Records:
····················
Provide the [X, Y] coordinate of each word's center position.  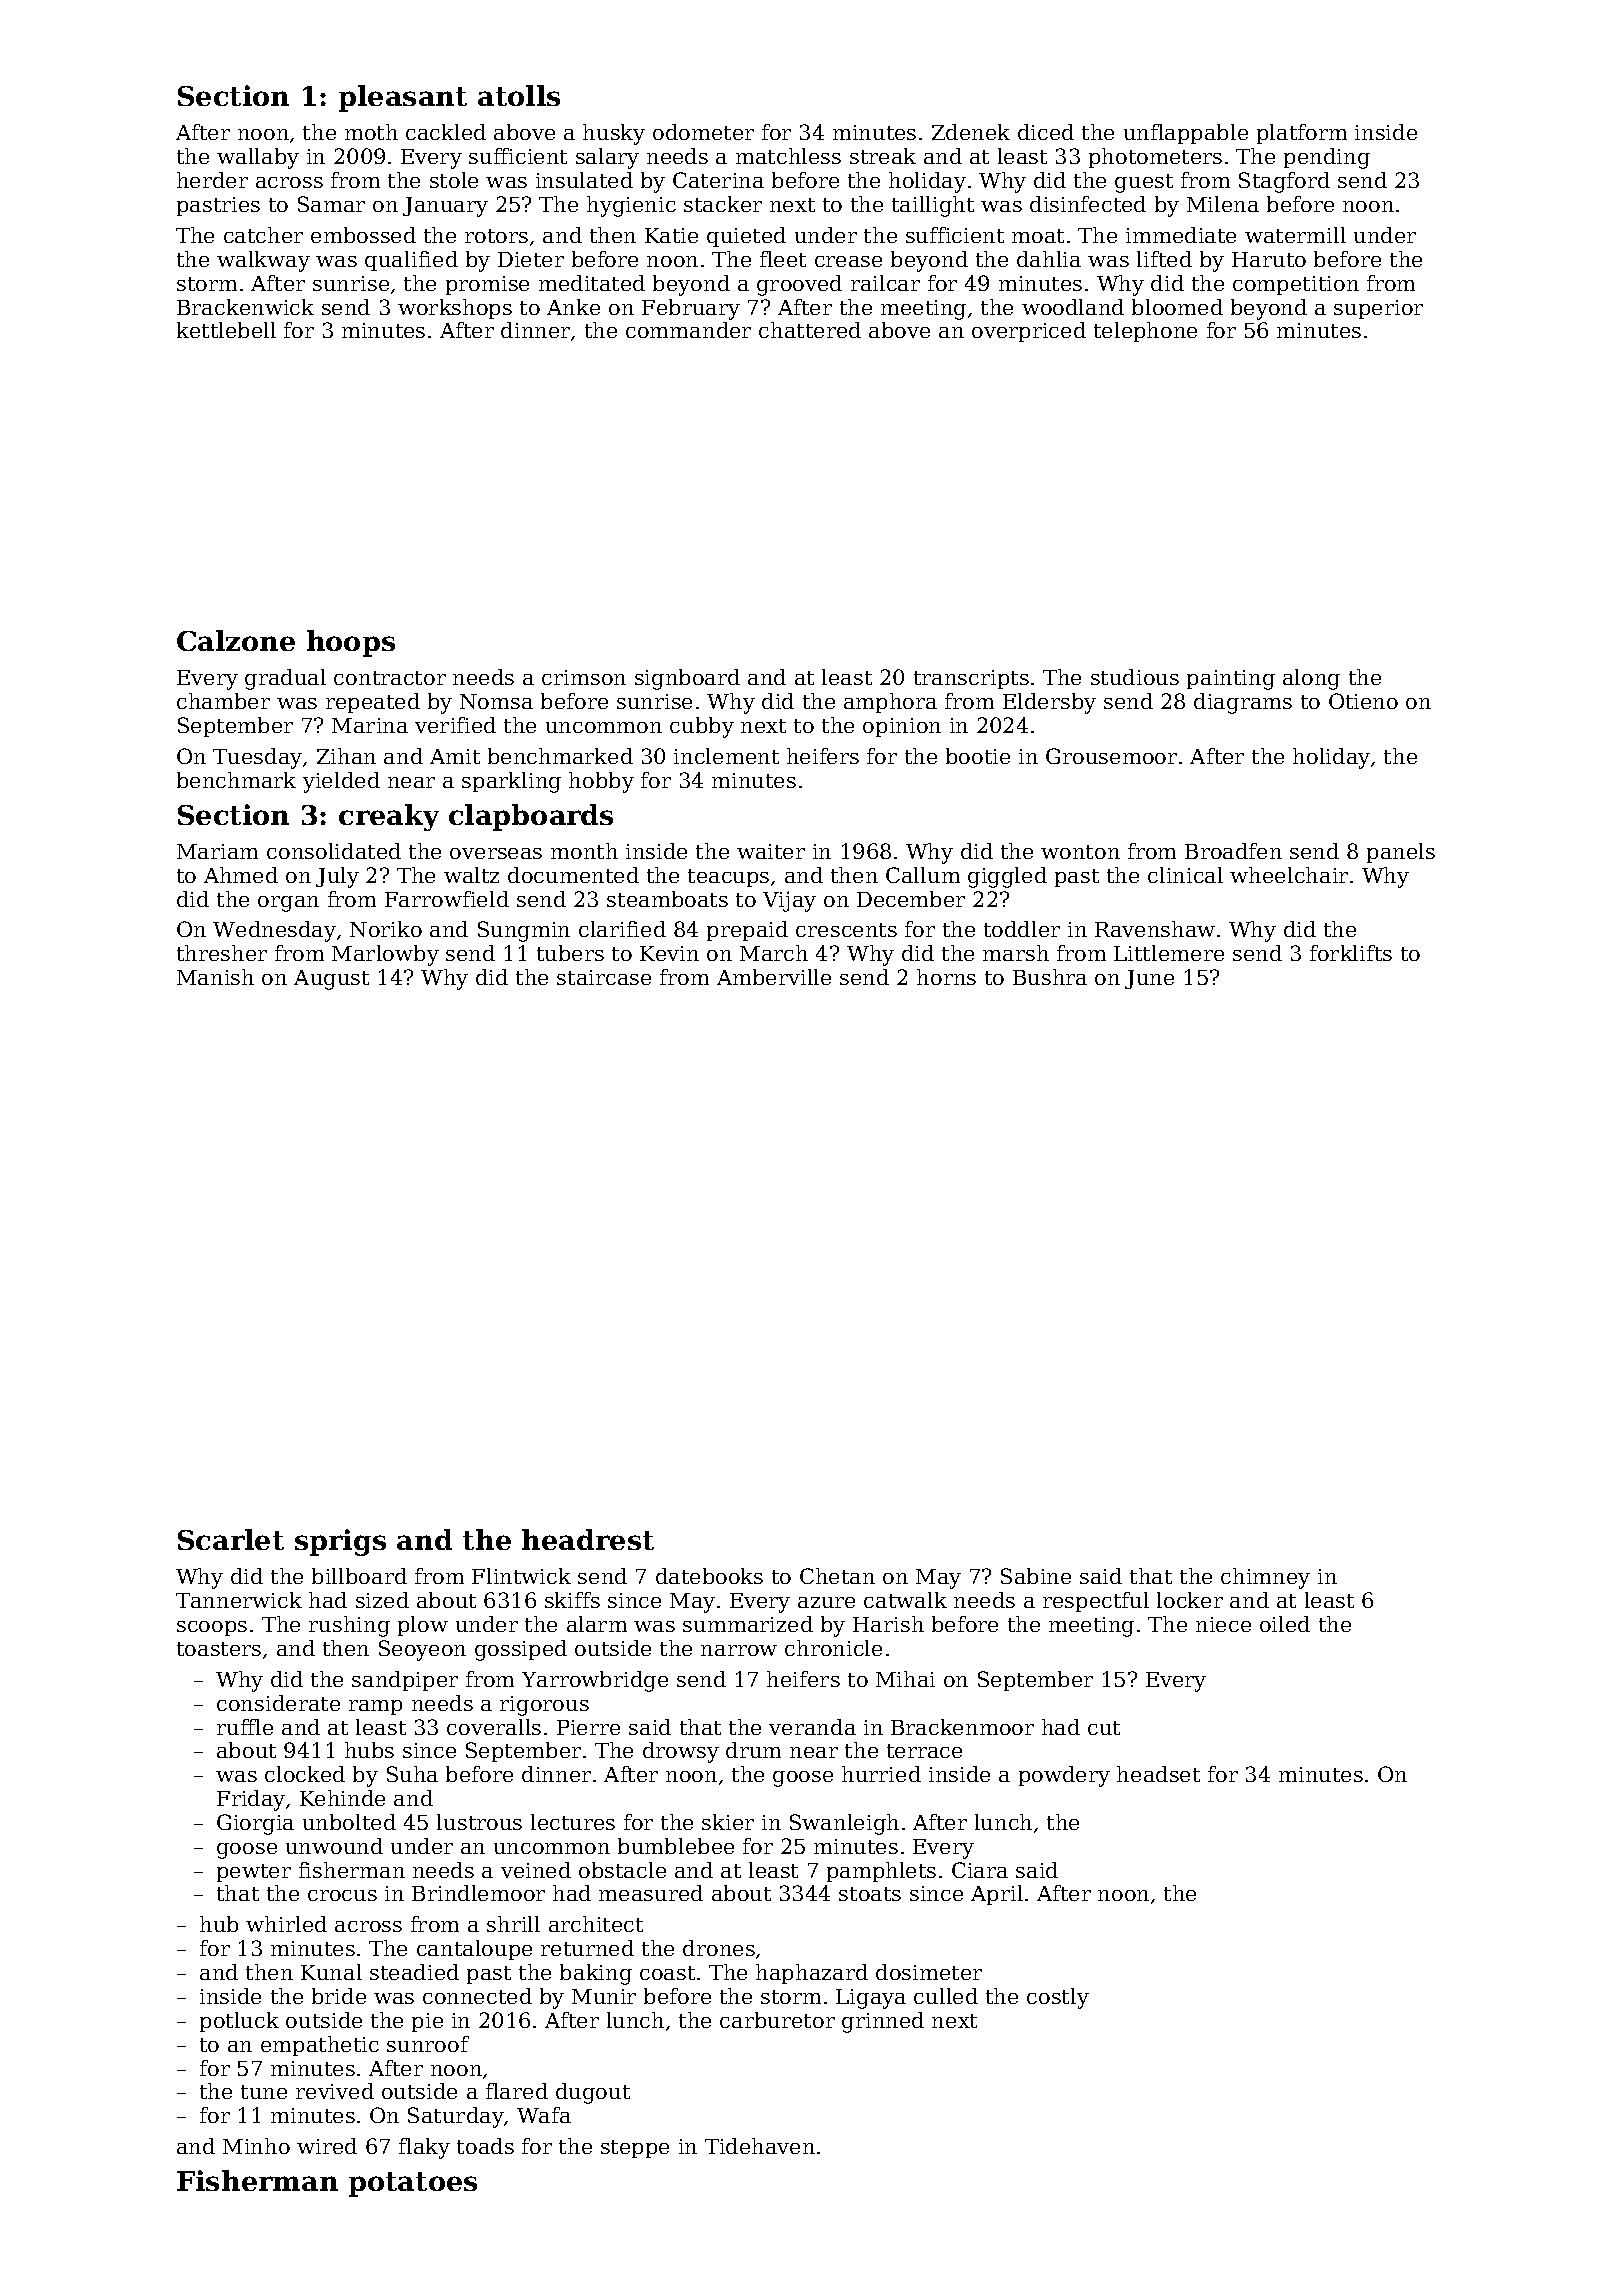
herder [212, 180]
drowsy [681, 1752]
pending [1327, 158]
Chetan [837, 1576]
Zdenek [971, 132]
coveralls [494, 1727]
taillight [933, 206]
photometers [1155, 158]
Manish [215, 977]
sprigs [340, 1542]
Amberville [774, 977]
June [1149, 979]
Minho [256, 2146]
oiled [1285, 1624]
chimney [1265, 1578]
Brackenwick [245, 307]
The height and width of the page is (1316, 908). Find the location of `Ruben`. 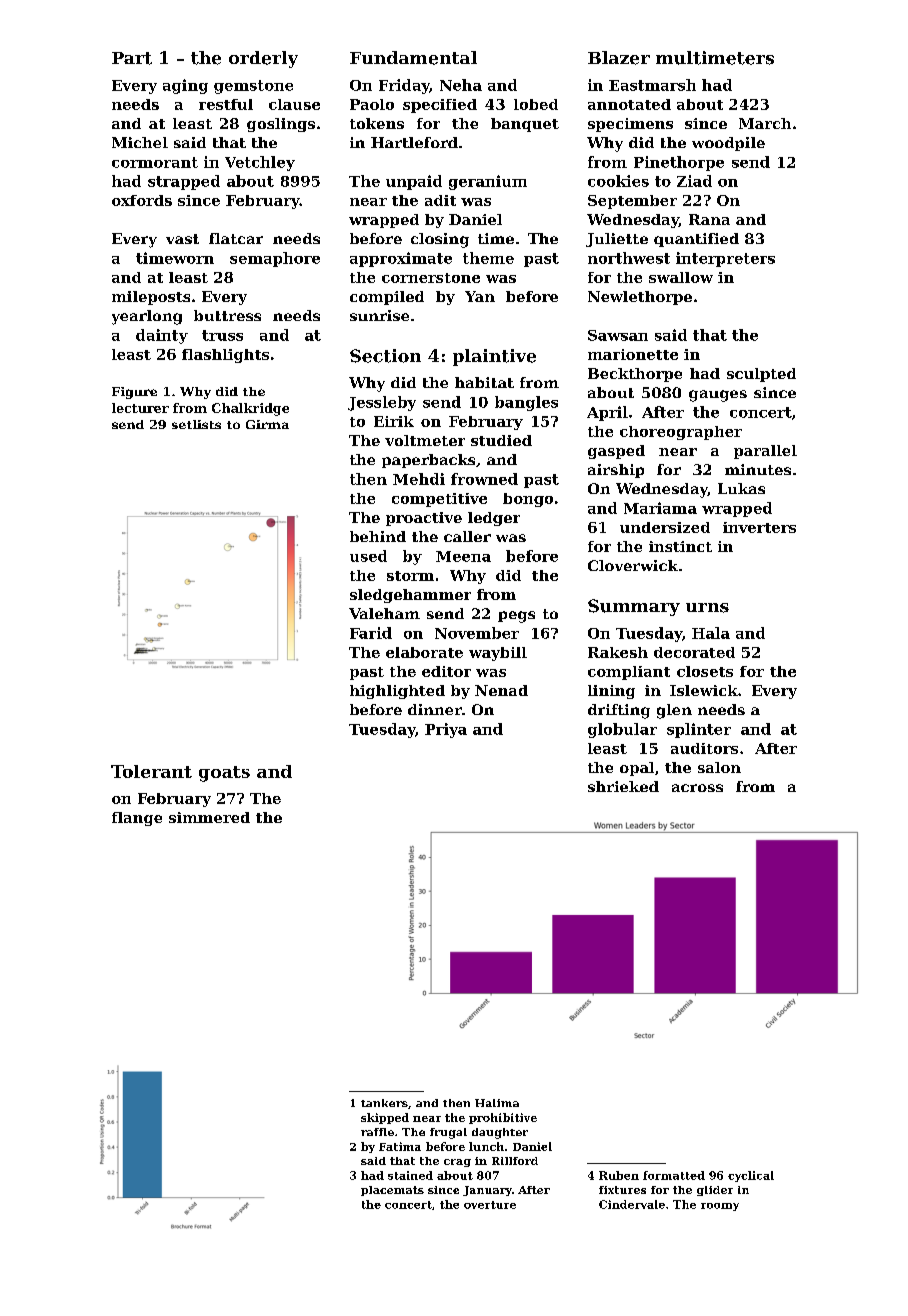

Ruben is located at coordinates (619, 1175).
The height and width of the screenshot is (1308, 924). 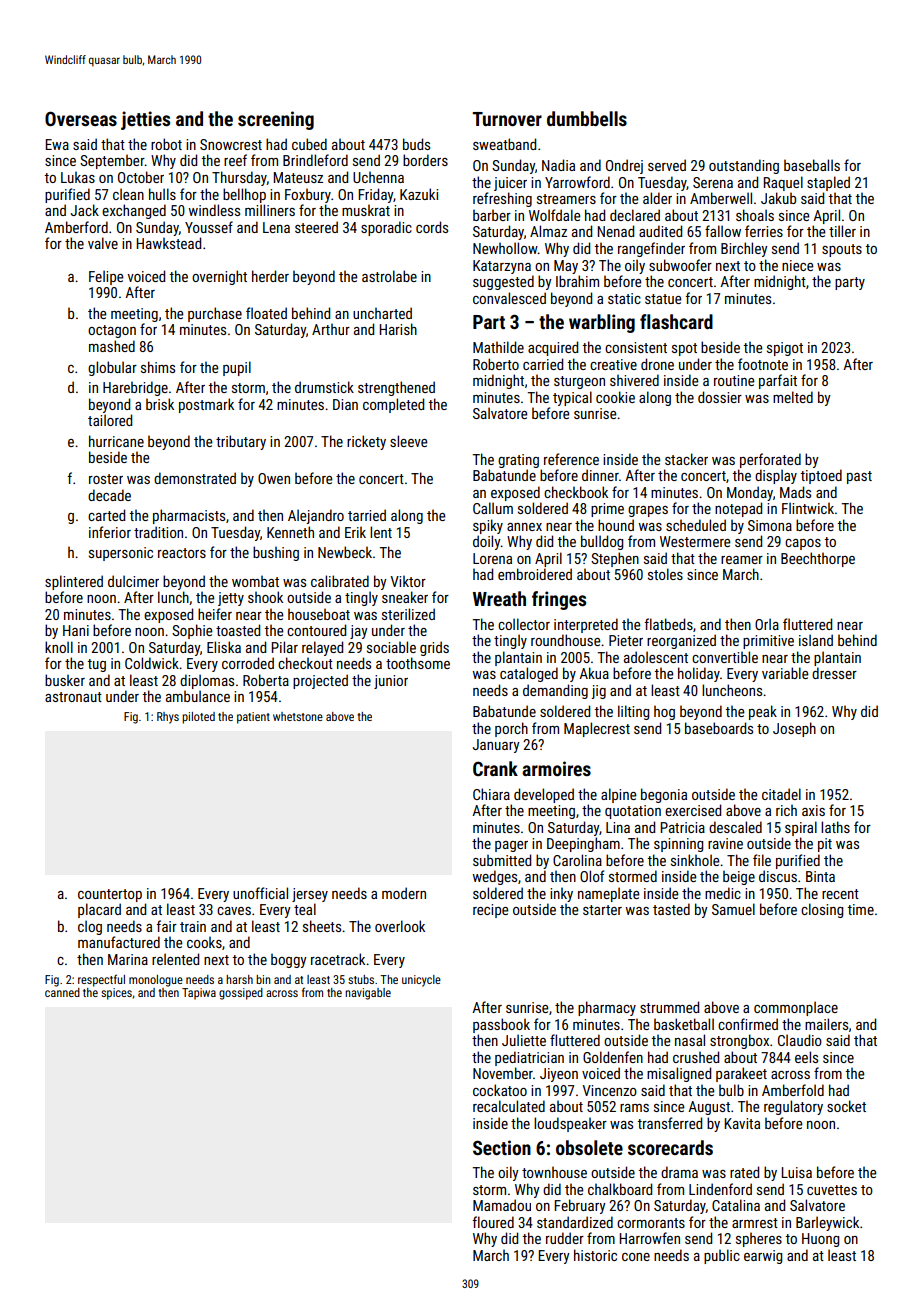 I want to click on pharmacists, so click(x=189, y=516).
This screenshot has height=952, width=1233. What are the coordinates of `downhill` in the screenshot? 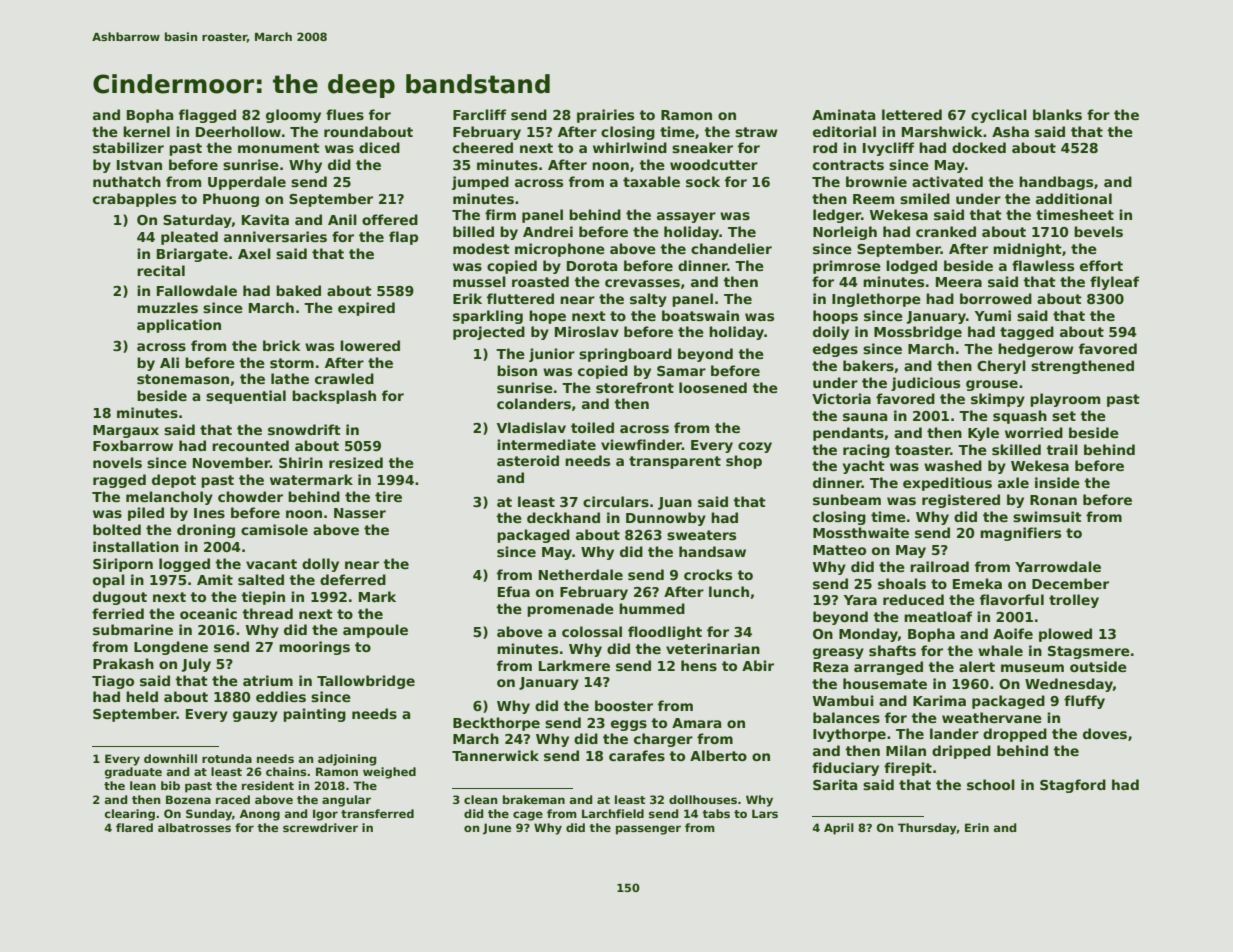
····················
Can you convert the lines of the listing between the line holding "Manish [215, 977]" and the line holding "Ruben is located at coordinates (619, 1175).", inclusive, into a numbered list, skipping blank lines and leaving out the pictures?

== Task output ==
1. Manish [215, 977]
2. sprigs [340, 1542]
3. Amberville [774, 977]
4. June [1149, 979]
5. Minho [256, 2146]
6. oiled [1285, 1624]
7. chimney [1265, 1578]
8. Brackenwick [245, 307]
9. The height and width of the page is (1316, 908). Find the location of `Ruben`. 
10. Ruben is located at coordinates (619, 1175).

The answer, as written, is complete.